TASK BRIEF » Images aside, return all the entries exactly.

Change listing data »
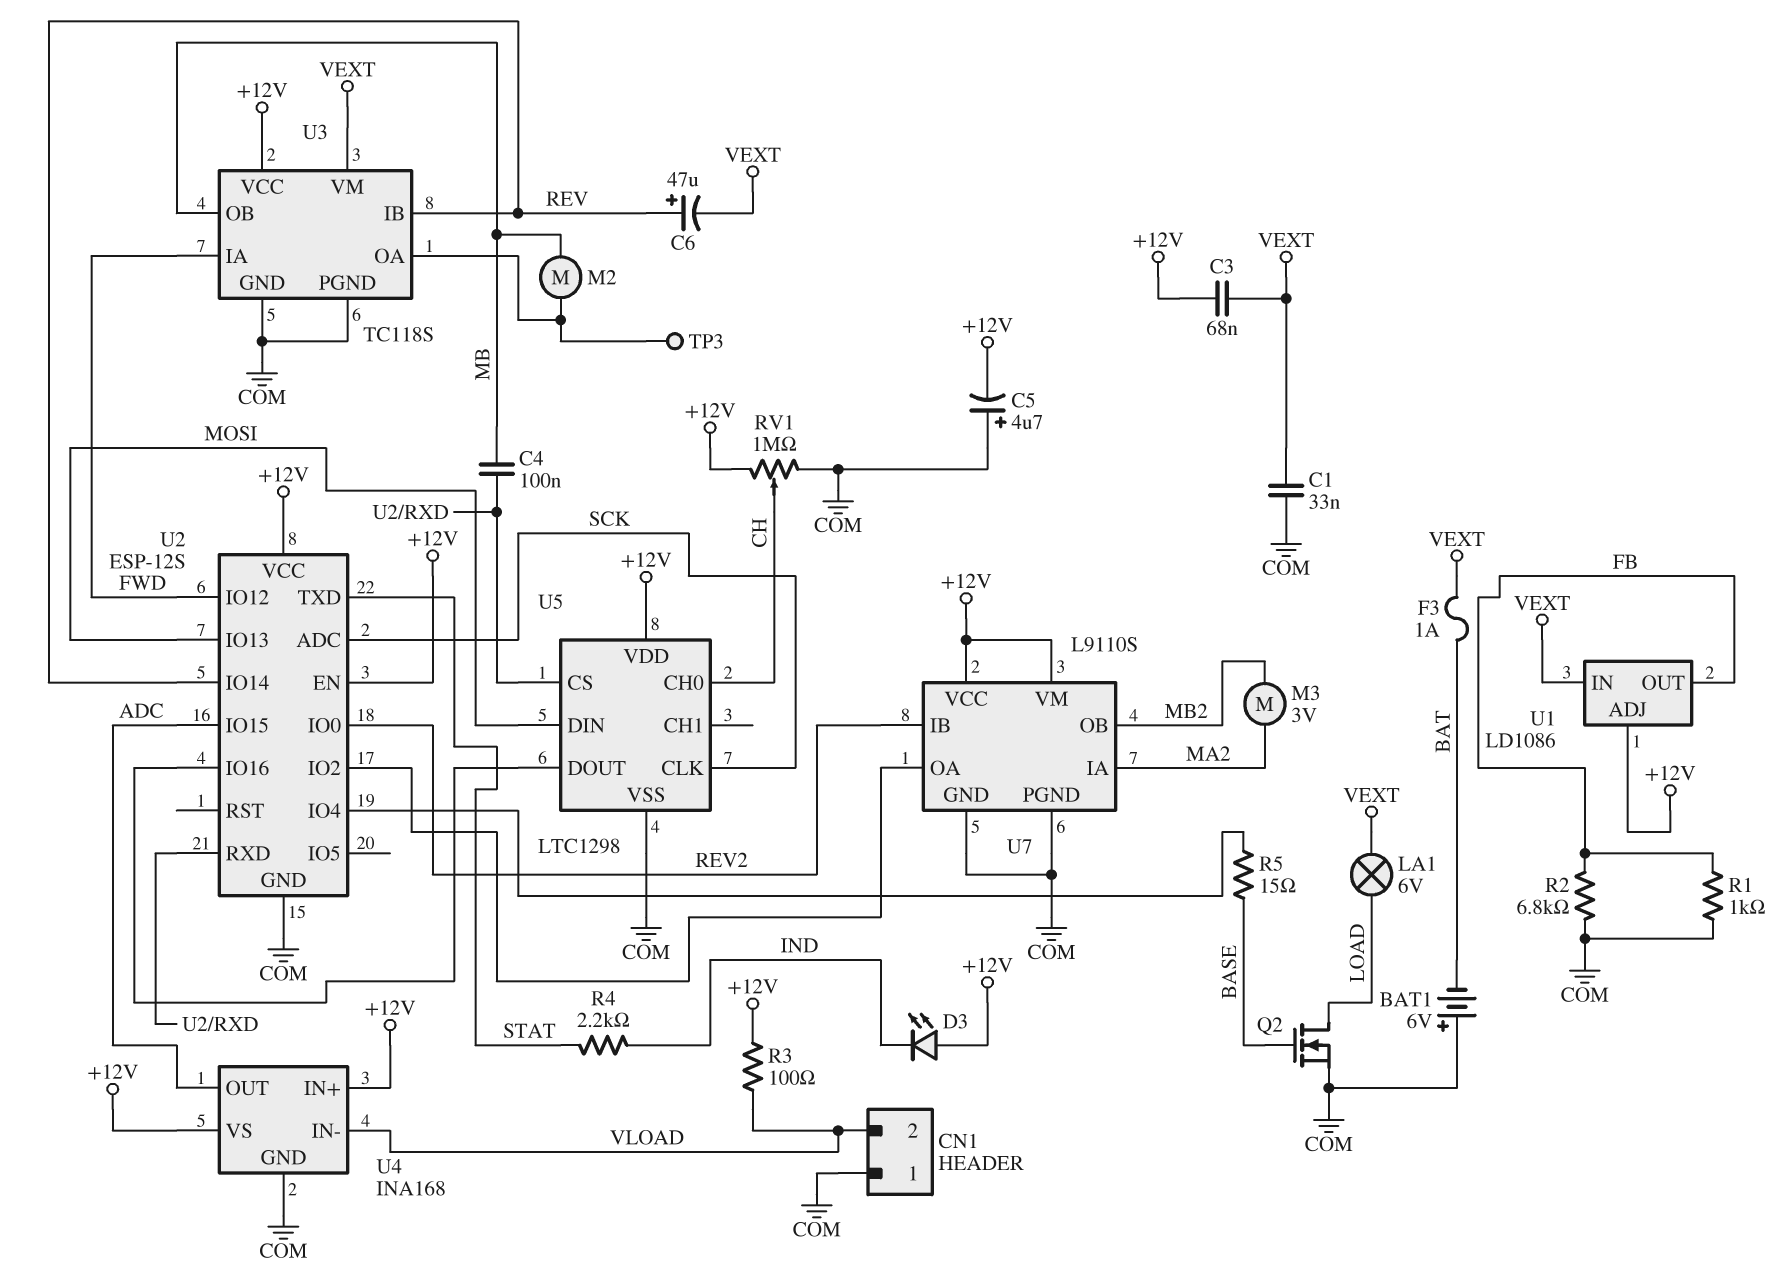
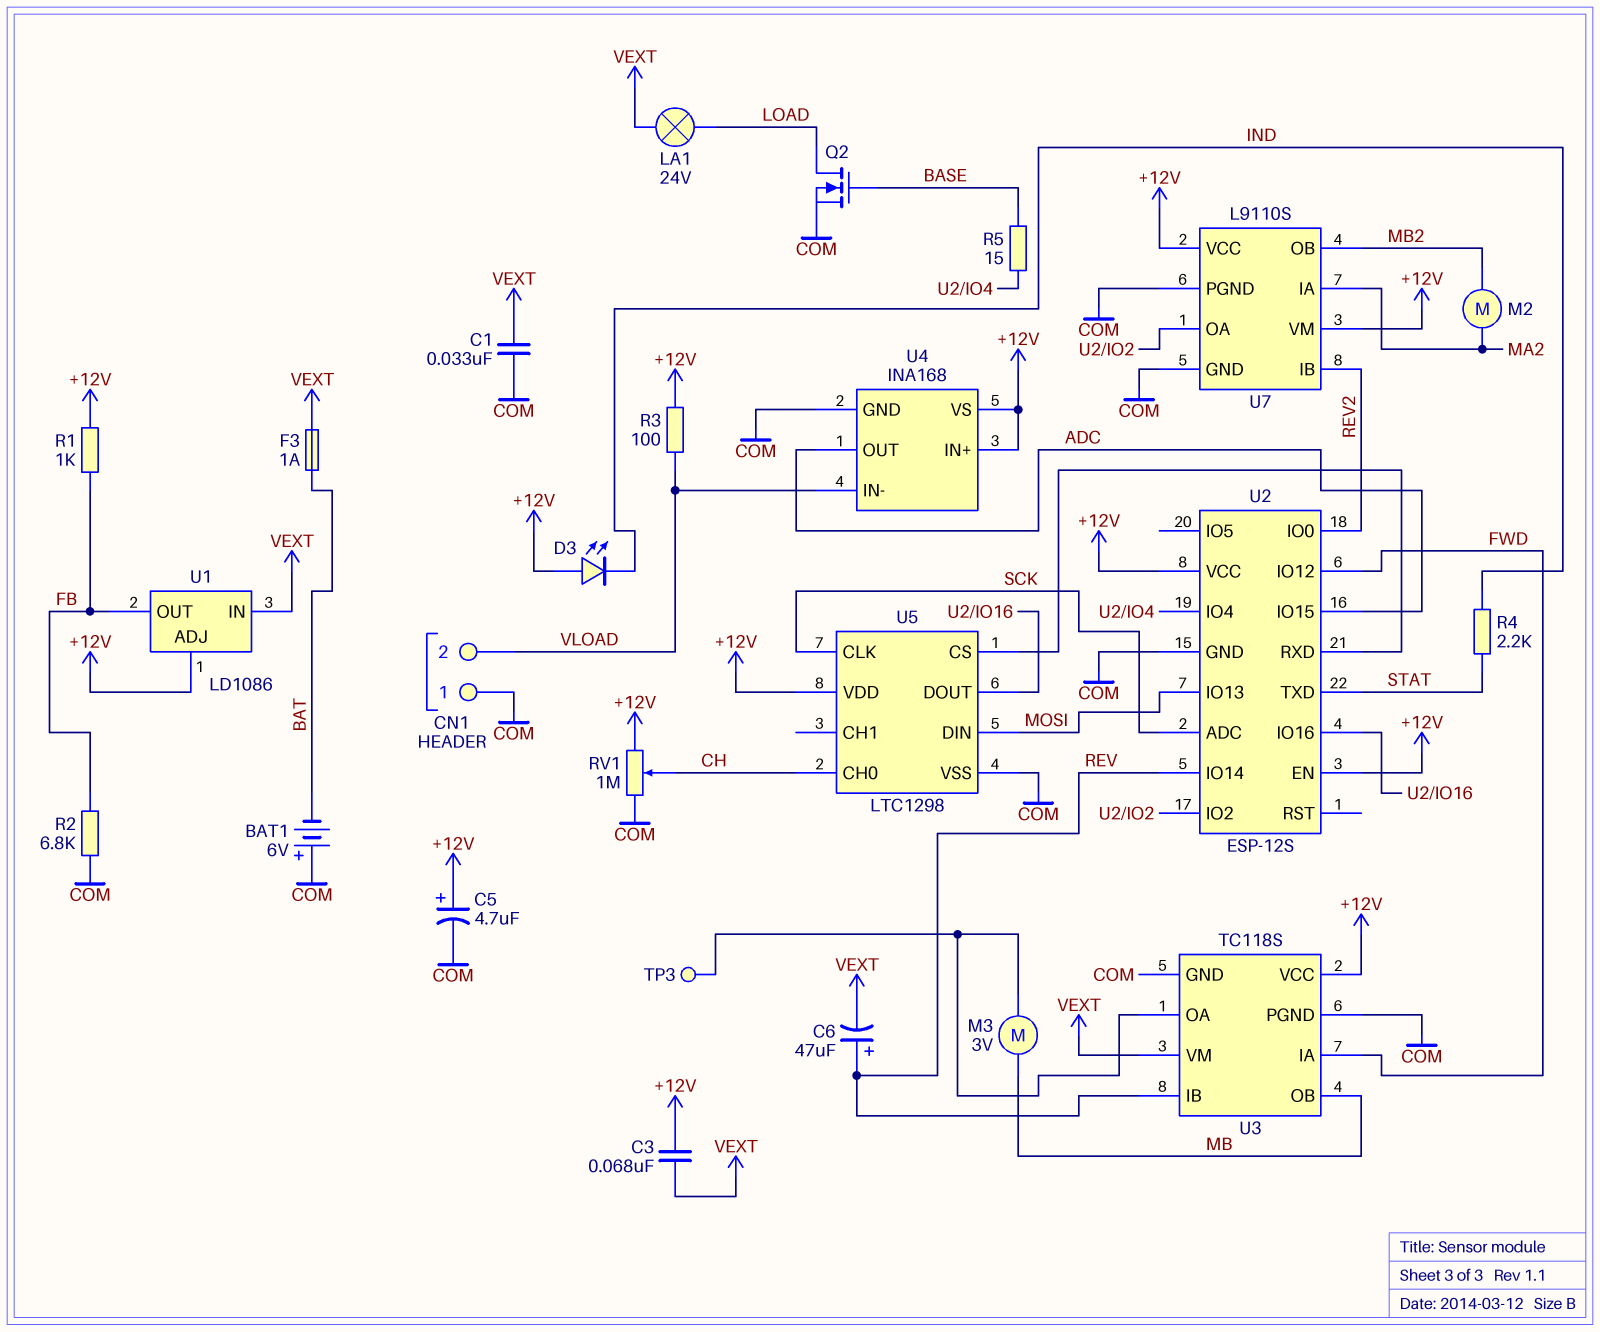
C4: 100nF (MB, U2/RXD) -> none
C5: 4.7uF (plus COM, minus +12V) -> 4.7uF (plus +12V, minus COM)
LA1: lamp 6V (LOAD, VEXT) -> lamp 24V (LOAD, VEXT)
M2: motor (MB, U3/OA) -> motor (MA2, MB2)
M3: motor 3V (MA2, MB2) -> motor 3V (MB, U3/OA)
R1: 1k (COM, FB) -> 1k (+12V, FB)

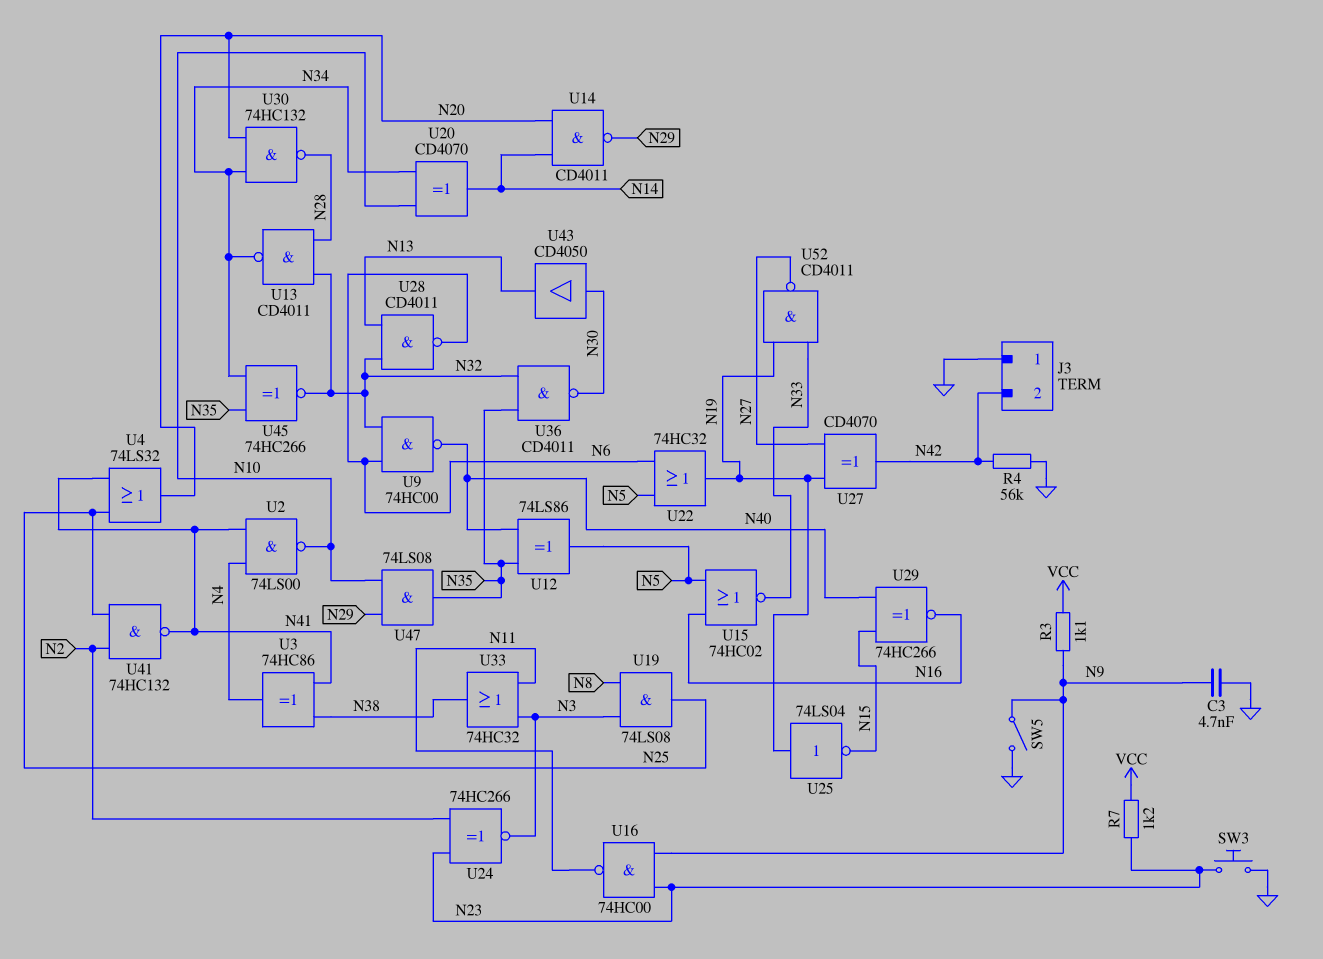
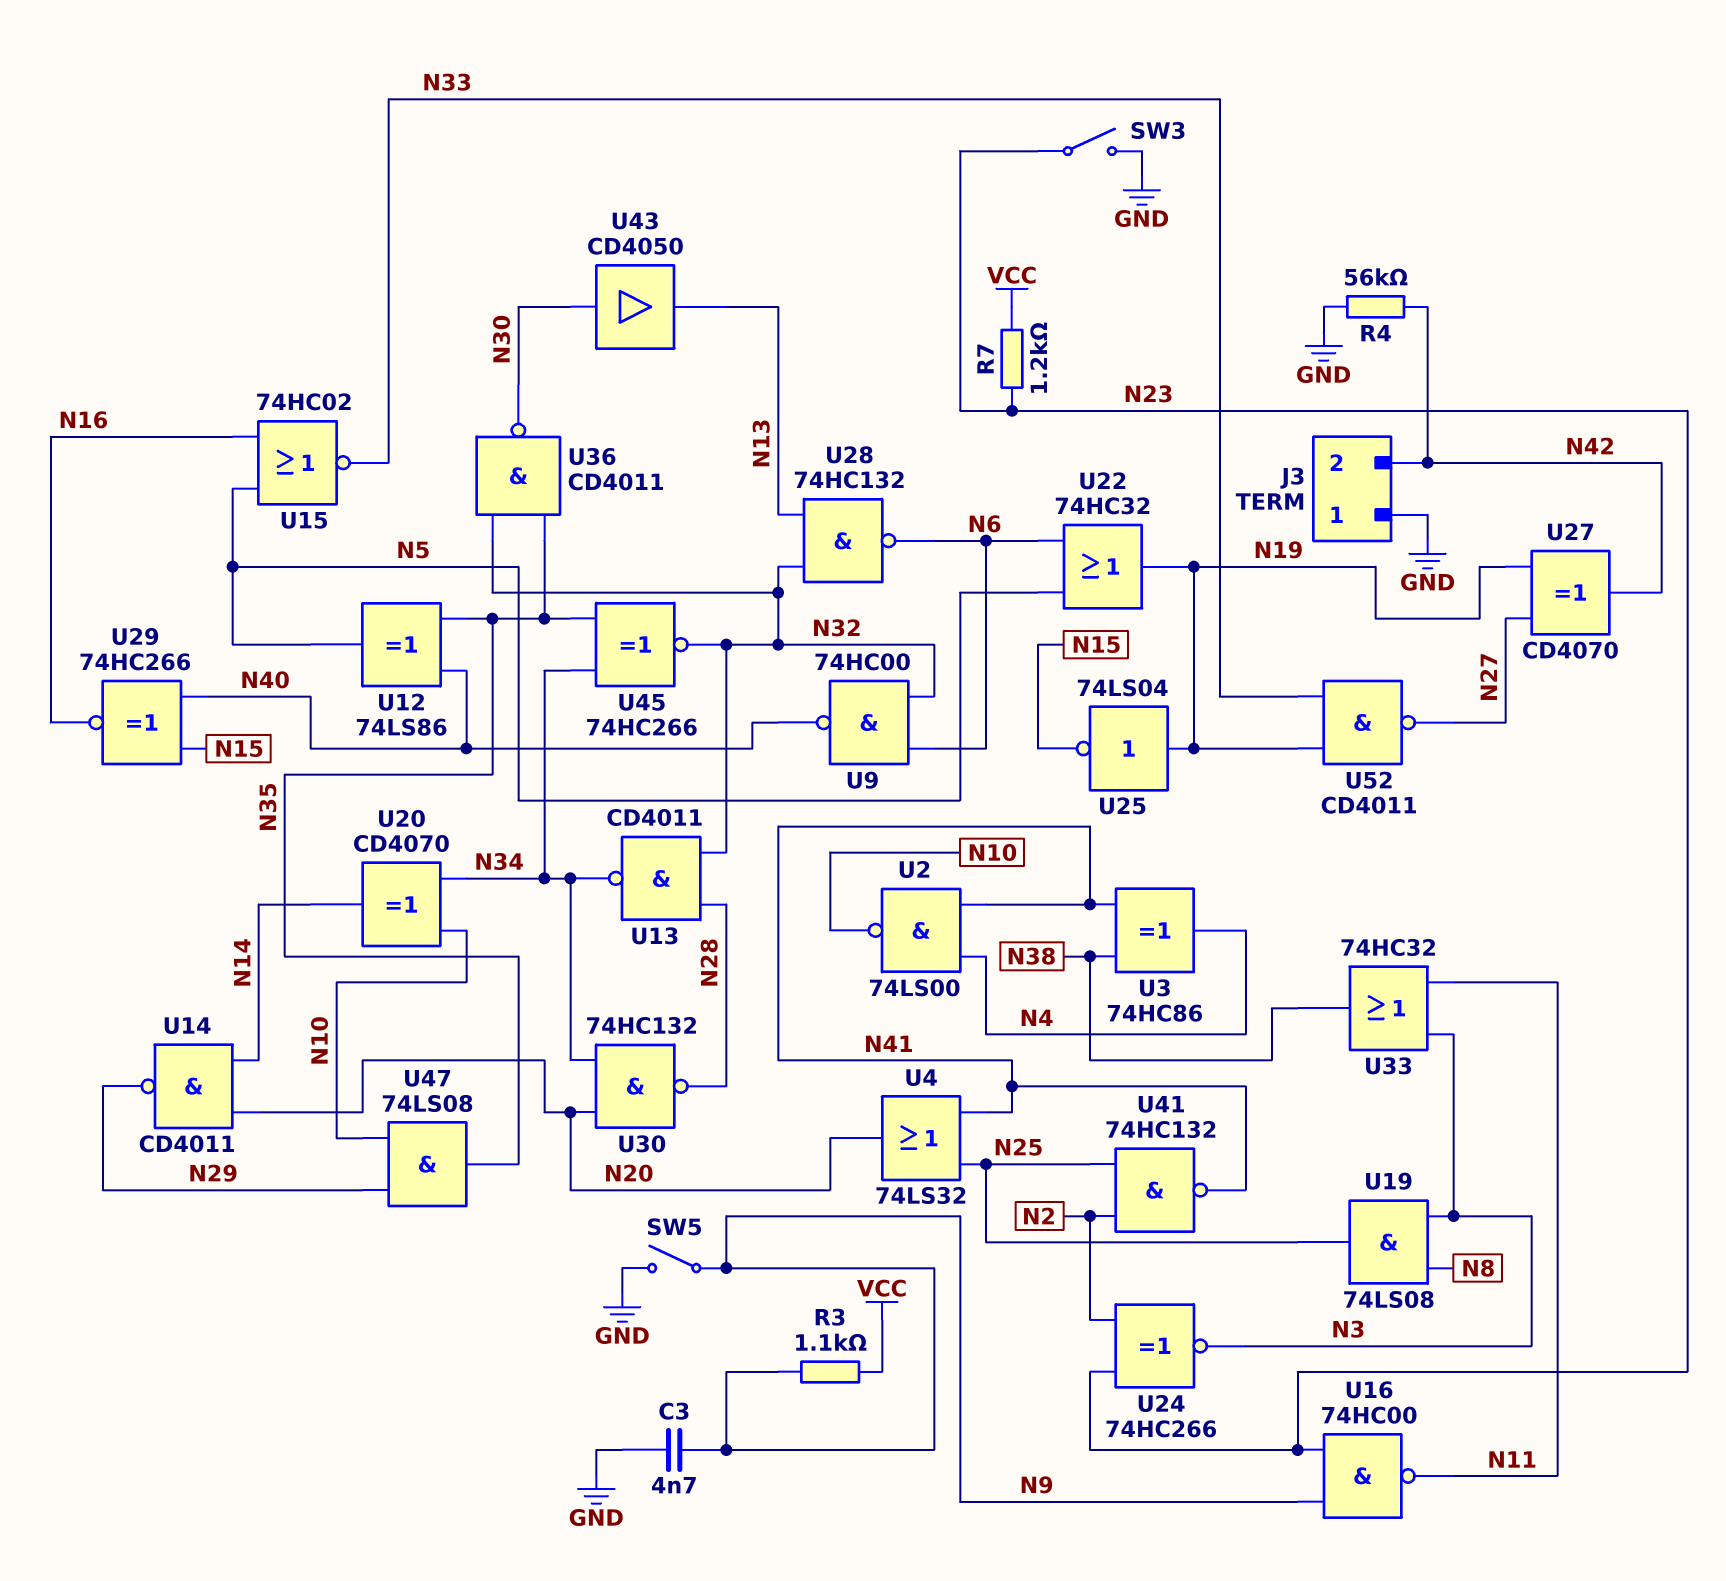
SW3: button (GND, N23) -> switch (GND, N23)
U28: NAND CD4011 (in N13, in N32, out N6) -> NAND 74HC132 (in N13, in N32, out N6)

ANSWER TO THIS EXERCISE »
C4: 100nF (MB, U2/RXD) -> none
C5: 4.7uF (plus COM, minus +12V) -> 4.7uF (plus +12V, minus COM)
LA1: lamp 6V (LOAD, VEXT) -> lamp 24V (LOAD, VEXT)
M2: motor (MB, U3/OA) -> motor (MA2, MB2)
M3: motor 3V (MA2, MB2) -> motor 3V (MB, U3/OA)
R1: 1k (COM, FB) -> 1k (+12V, FB)

SW3: button (GND, N23) -> switch (GND, N23)
U28: NAND CD4011 (in N13, in N32, out N6) -> NAND 74HC132 (in N13, in N32, out N6)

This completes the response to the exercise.